Swap "gray L-shape" for "orange L-shape" in the part that opens with the line containing "blue star: moved 3 px down" and closes with the last line, and repeat that part with nothing else changed. Omit the pictures from your answer.

[Stored records]
____________

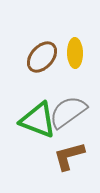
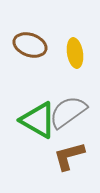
yellow ellipse: rotated 8 degrees counterclockwise
brown ellipse: moved 12 px left, 12 px up; rotated 68 degrees clockwise
green triangle: rotated 9 degrees clockwise
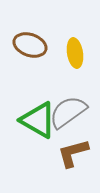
brown L-shape: moved 4 px right, 3 px up
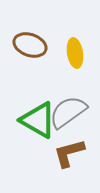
brown L-shape: moved 4 px left
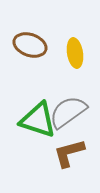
green triangle: rotated 12 degrees counterclockwise
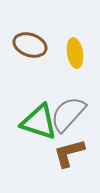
gray semicircle: moved 2 px down; rotated 12 degrees counterclockwise
green triangle: moved 1 px right, 2 px down
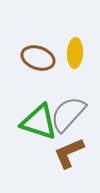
brown ellipse: moved 8 px right, 13 px down
yellow ellipse: rotated 12 degrees clockwise
brown L-shape: rotated 8 degrees counterclockwise
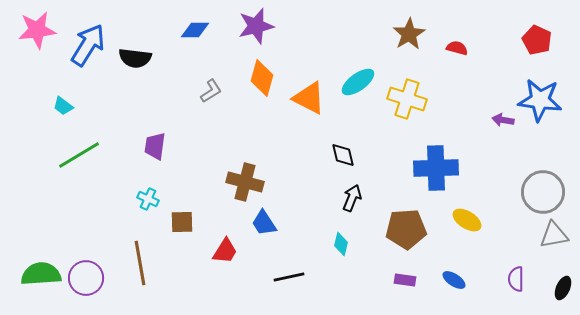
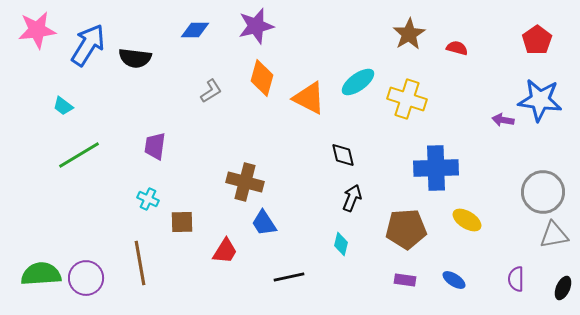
red pentagon: rotated 12 degrees clockwise
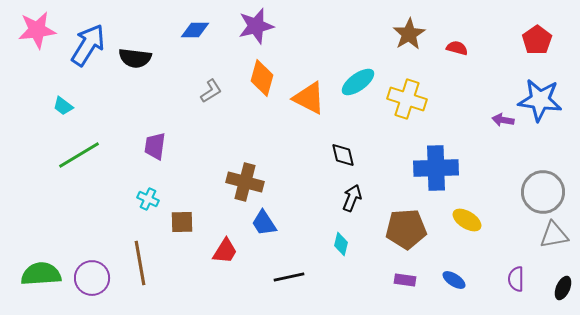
purple circle: moved 6 px right
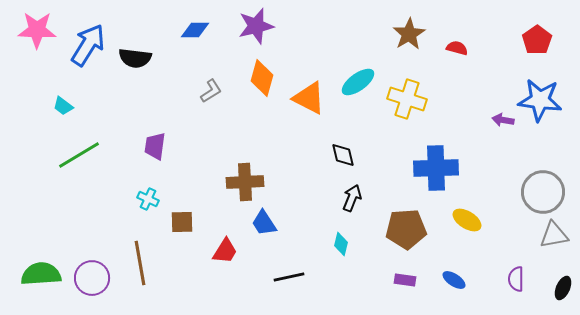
pink star: rotated 9 degrees clockwise
brown cross: rotated 18 degrees counterclockwise
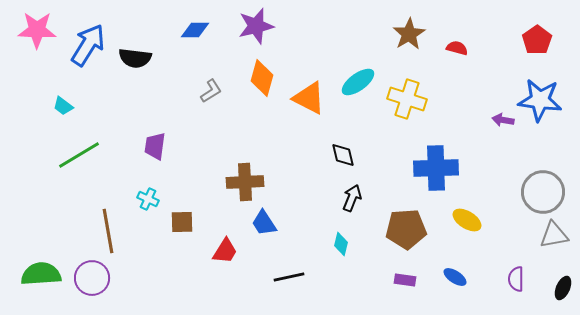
brown line: moved 32 px left, 32 px up
blue ellipse: moved 1 px right, 3 px up
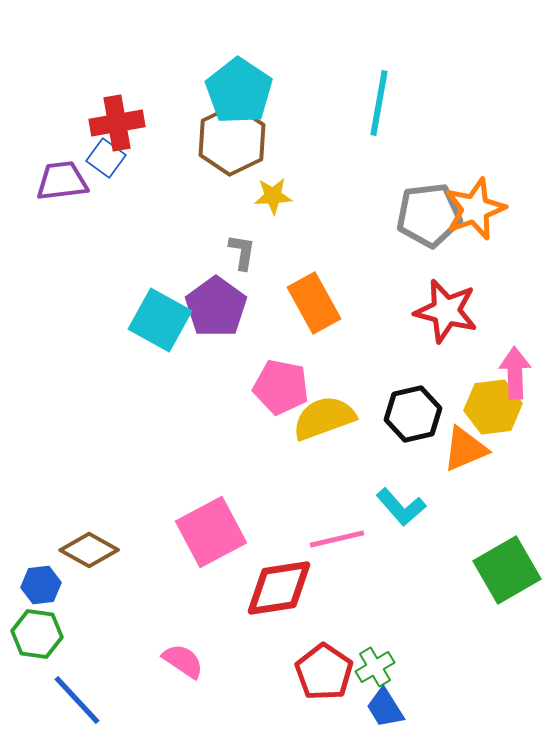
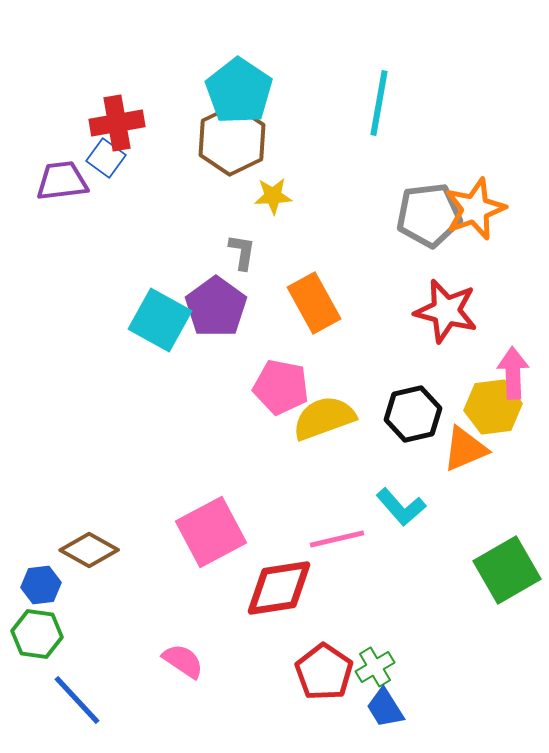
pink arrow: moved 2 px left
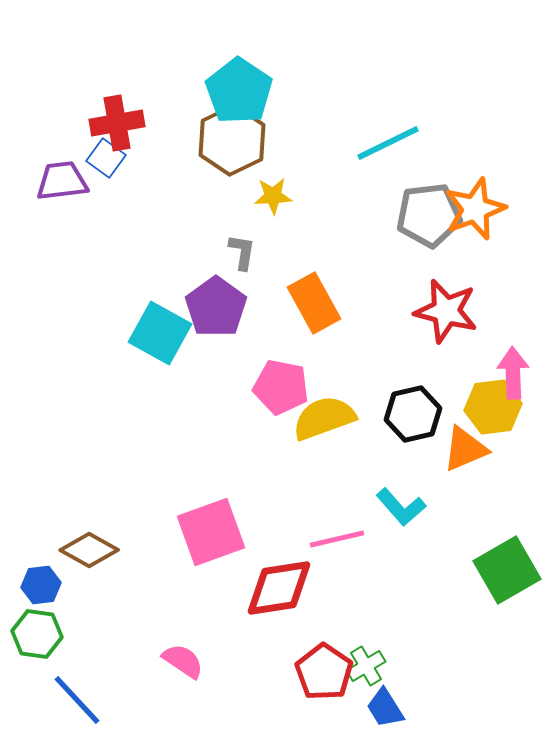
cyan line: moved 9 px right, 40 px down; rotated 54 degrees clockwise
cyan square: moved 13 px down
pink square: rotated 8 degrees clockwise
green cross: moved 9 px left, 1 px up
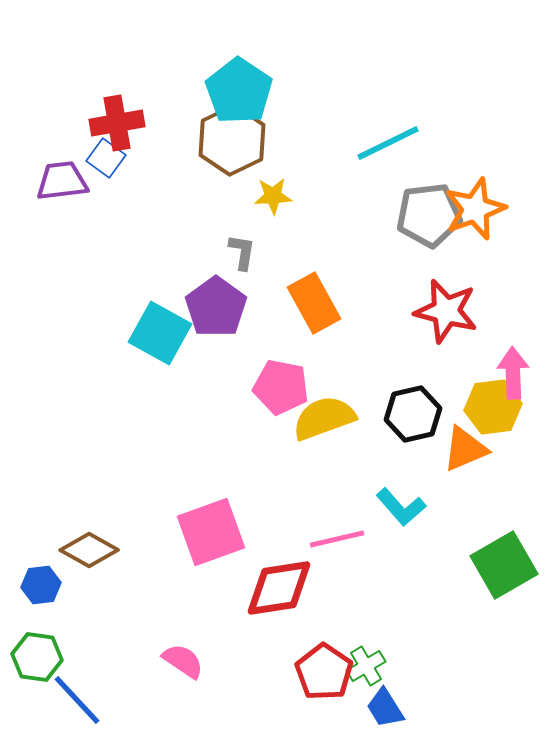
green square: moved 3 px left, 5 px up
green hexagon: moved 23 px down
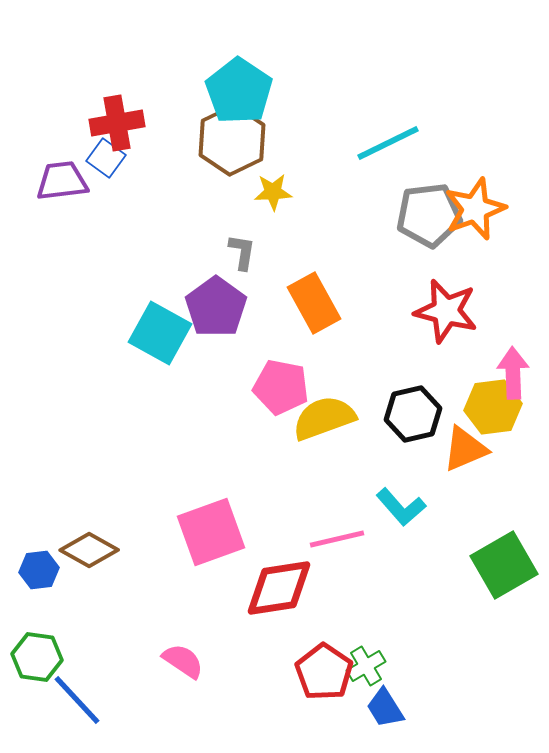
yellow star: moved 4 px up
blue hexagon: moved 2 px left, 15 px up
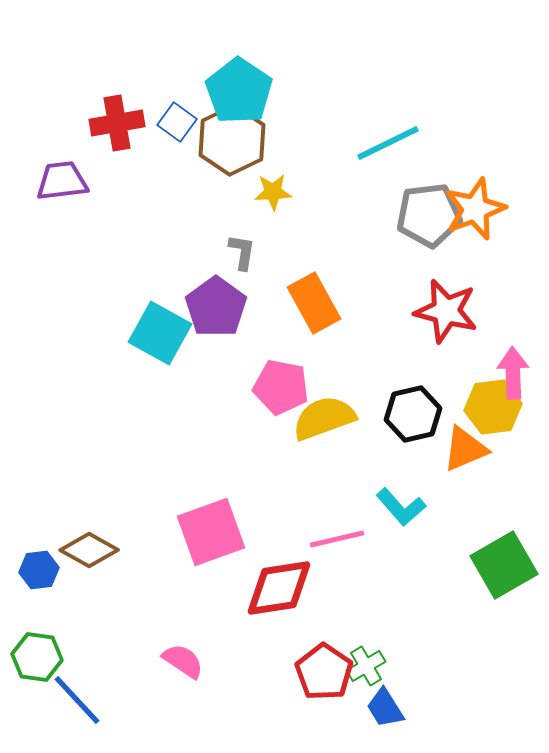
blue square: moved 71 px right, 36 px up
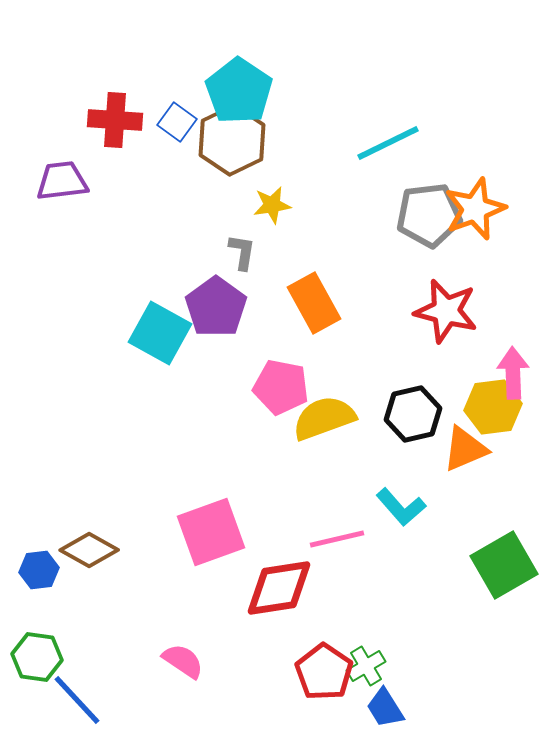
red cross: moved 2 px left, 3 px up; rotated 14 degrees clockwise
yellow star: moved 1 px left, 13 px down; rotated 6 degrees counterclockwise
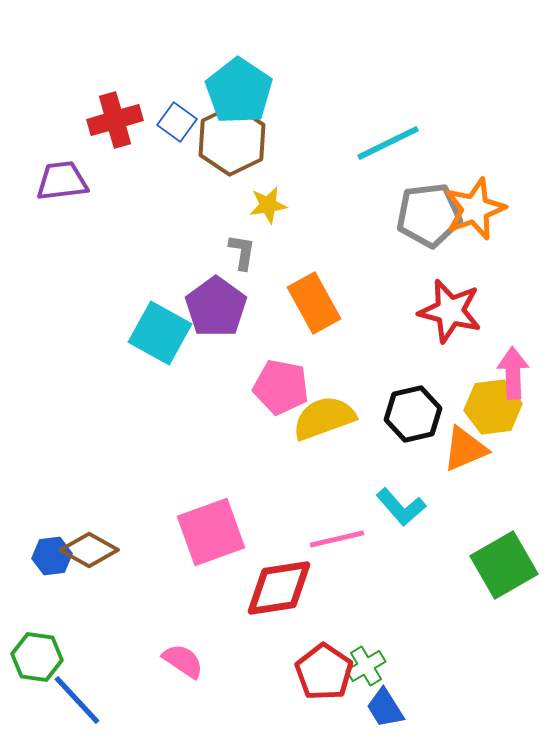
red cross: rotated 20 degrees counterclockwise
yellow star: moved 4 px left
red star: moved 4 px right
blue hexagon: moved 13 px right, 14 px up
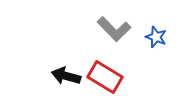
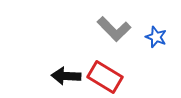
black arrow: rotated 12 degrees counterclockwise
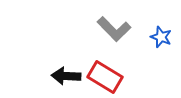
blue star: moved 5 px right
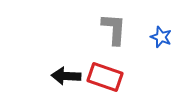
gray L-shape: rotated 132 degrees counterclockwise
red rectangle: rotated 12 degrees counterclockwise
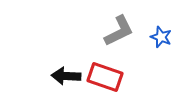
gray L-shape: moved 5 px right, 2 px down; rotated 60 degrees clockwise
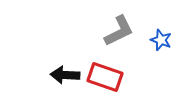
blue star: moved 3 px down
black arrow: moved 1 px left, 1 px up
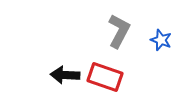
gray L-shape: rotated 36 degrees counterclockwise
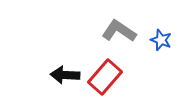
gray L-shape: rotated 84 degrees counterclockwise
red rectangle: rotated 68 degrees counterclockwise
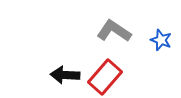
gray L-shape: moved 5 px left
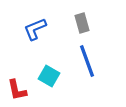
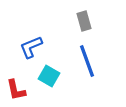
gray rectangle: moved 2 px right, 2 px up
blue L-shape: moved 4 px left, 18 px down
red L-shape: moved 1 px left
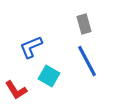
gray rectangle: moved 3 px down
blue line: rotated 8 degrees counterclockwise
red L-shape: rotated 20 degrees counterclockwise
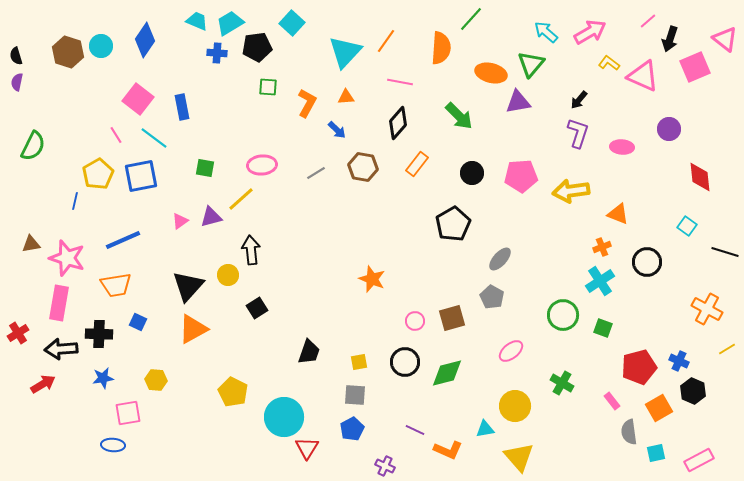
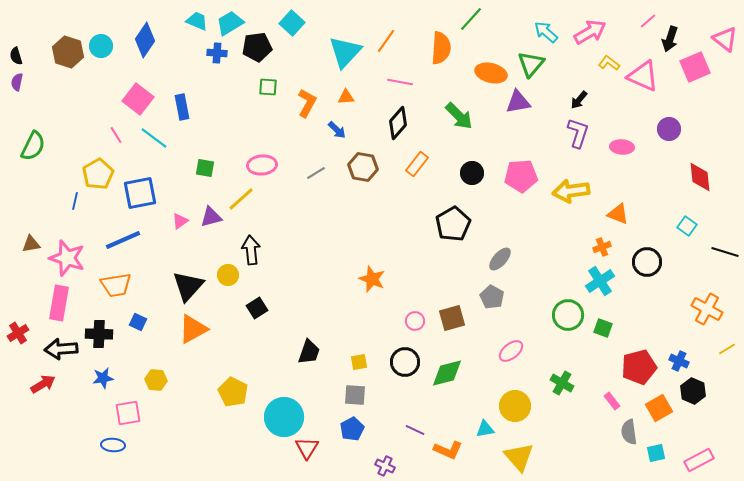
blue square at (141, 176): moved 1 px left, 17 px down
green circle at (563, 315): moved 5 px right
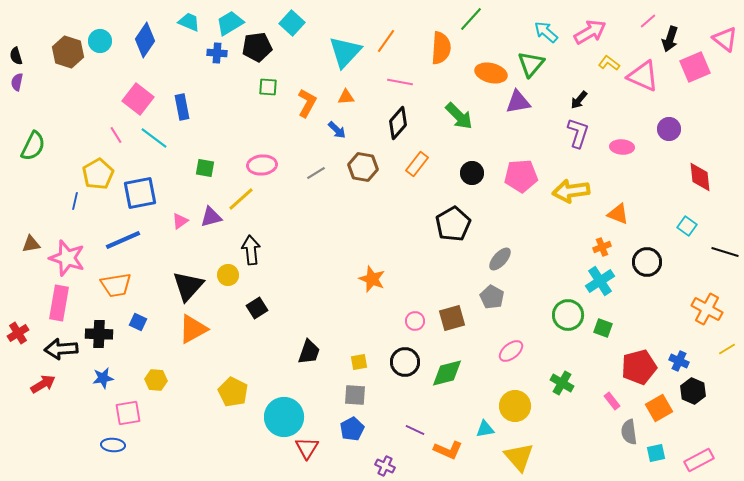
cyan trapezoid at (197, 21): moved 8 px left, 1 px down
cyan circle at (101, 46): moved 1 px left, 5 px up
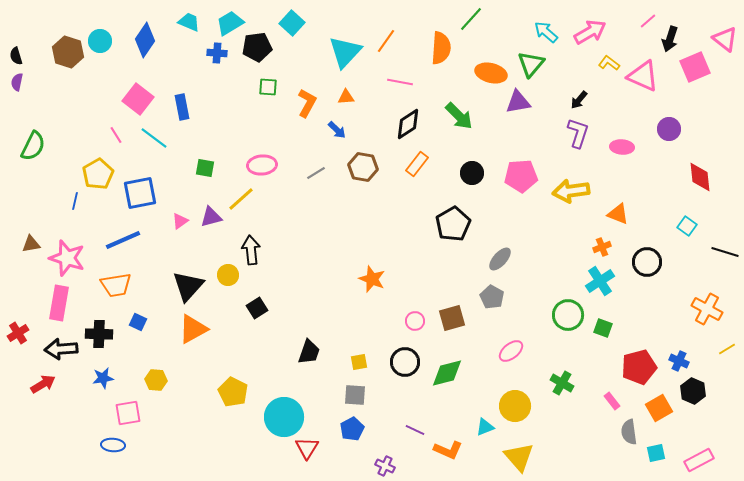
black diamond at (398, 123): moved 10 px right, 1 px down; rotated 16 degrees clockwise
cyan triangle at (485, 429): moved 2 px up; rotated 12 degrees counterclockwise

____________

## Correct response
blue star: moved 3 px down
black arrow: moved 1 px left, 1 px up
orange L-shape: rotated 36 degrees counterclockwise
orange L-shape: rotated 84 degrees counterclockwise
red rectangle: rotated 68 degrees counterclockwise
orange L-shape: moved 5 px left
gray rectangle: moved 2 px right, 2 px up
blue L-shape: moved 4 px left, 18 px down
red L-shape: moved 1 px left
gray rectangle: moved 3 px down
blue line: rotated 8 degrees counterclockwise
red L-shape: rotated 20 degrees counterclockwise
blue square at (141, 176): moved 1 px left, 17 px down
green circle at (563, 315): moved 5 px right
cyan trapezoid at (197, 21): moved 8 px left, 1 px down
cyan circle at (101, 46): moved 1 px left, 5 px up
black diamond at (398, 123): moved 10 px right, 1 px down; rotated 16 degrees clockwise
cyan triangle at (485, 429): moved 2 px up; rotated 12 degrees counterclockwise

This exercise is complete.